* **What you are asked to do**
Please render the records below as a Markdown table with the columns "Row" and "Line", one row per line, numbered in order. Leave out blank lines and the pictures.

* **Dataset extract**
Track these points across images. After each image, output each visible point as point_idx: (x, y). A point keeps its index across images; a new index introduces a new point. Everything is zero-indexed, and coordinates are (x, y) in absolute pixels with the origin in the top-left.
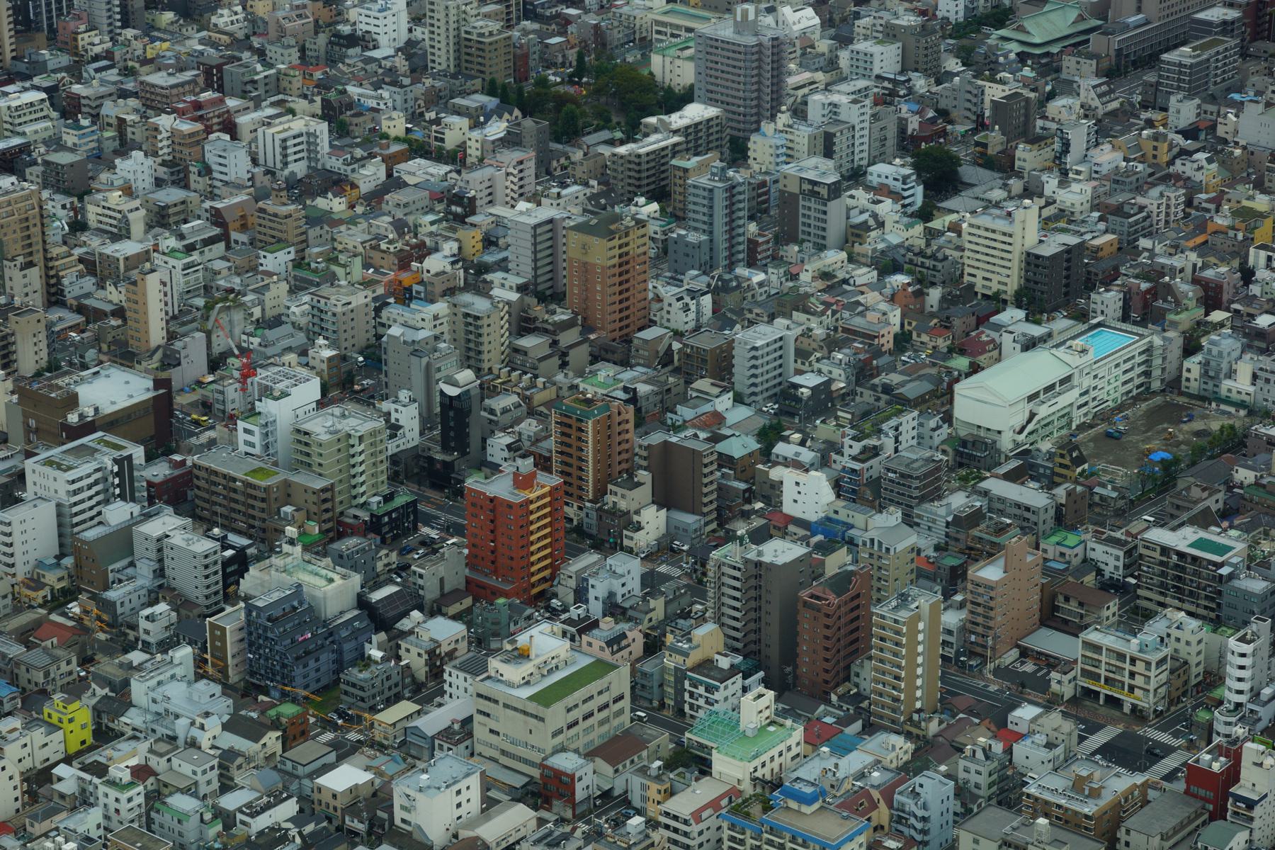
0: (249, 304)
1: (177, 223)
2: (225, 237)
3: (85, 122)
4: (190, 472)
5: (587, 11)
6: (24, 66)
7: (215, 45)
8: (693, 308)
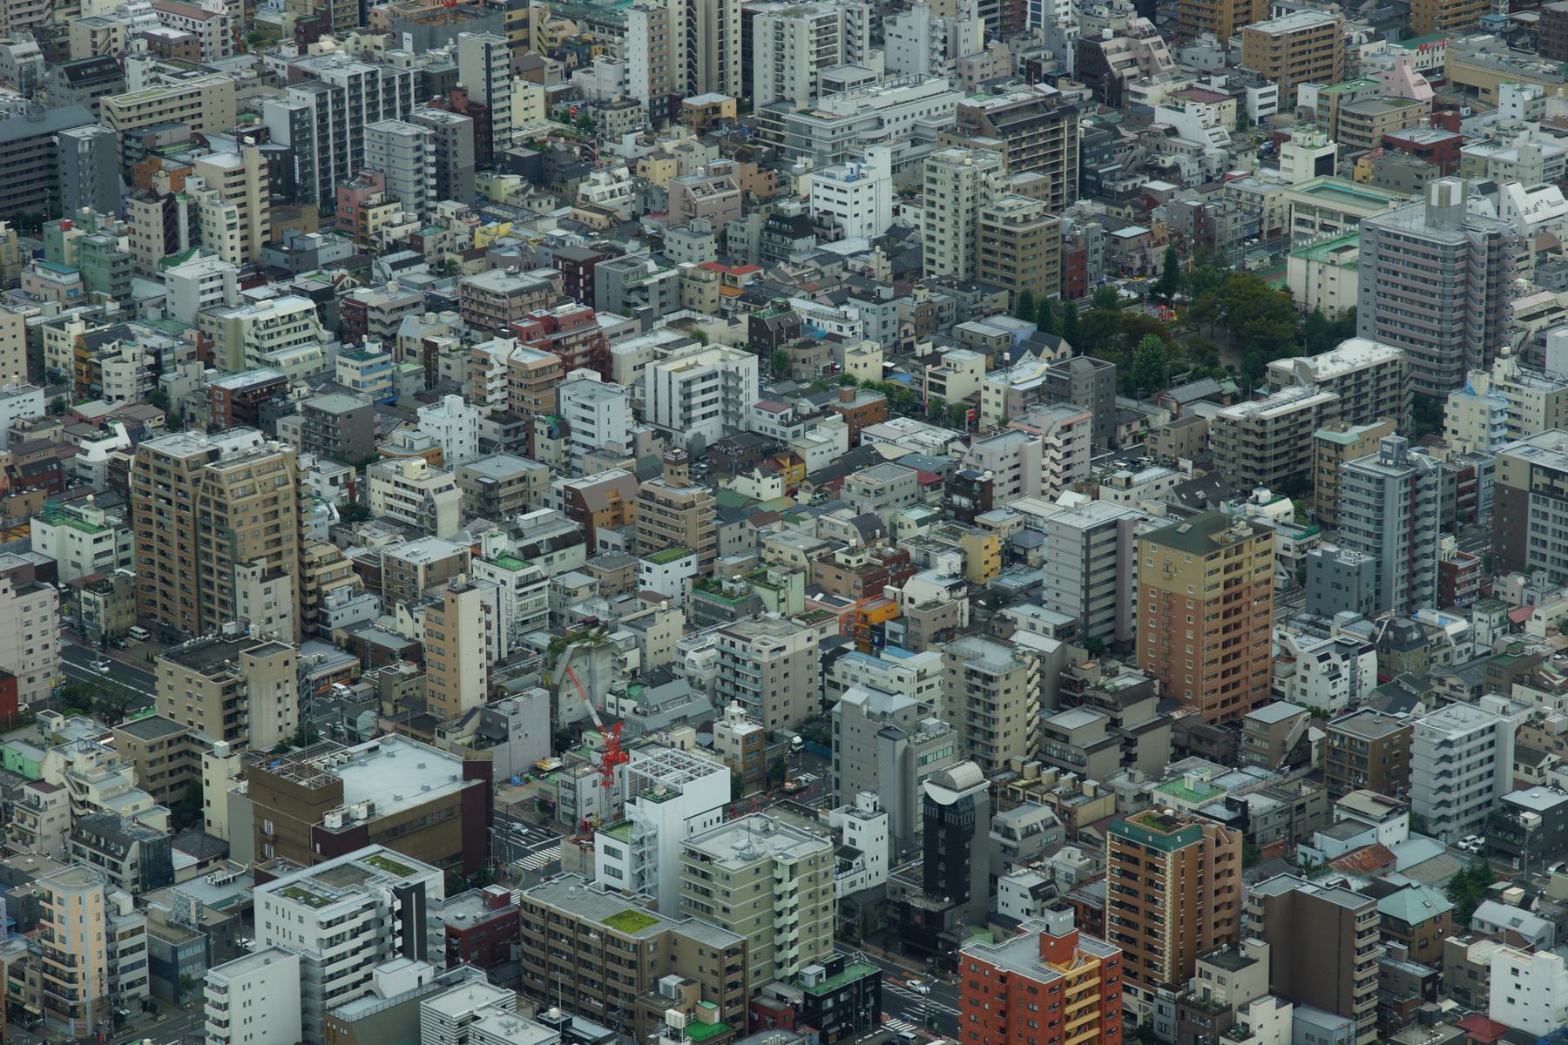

* **Answer for the task**
| Row | Line |
|---|---|
| 1 | Track these points across images. After each image, output each visible point as point_idx: (x, y). A point keeps its index across images; a new index introduces a new point. Everything is zero-indexed, and coordinates are (x, y) in absolute pixels with the origin in the top-left. |
| 2 | 0: (249, 304) |
| 3 | 1: (177, 223) |
| 4 | 2: (225, 237) |
| 5 | 3: (85, 122) |
| 6 | 4: (190, 472) |
| 7 | 5: (587, 11) |
| 8 | 6: (24, 66) |
| 9 | 7: (215, 45) |
| 10 | 8: (693, 308) |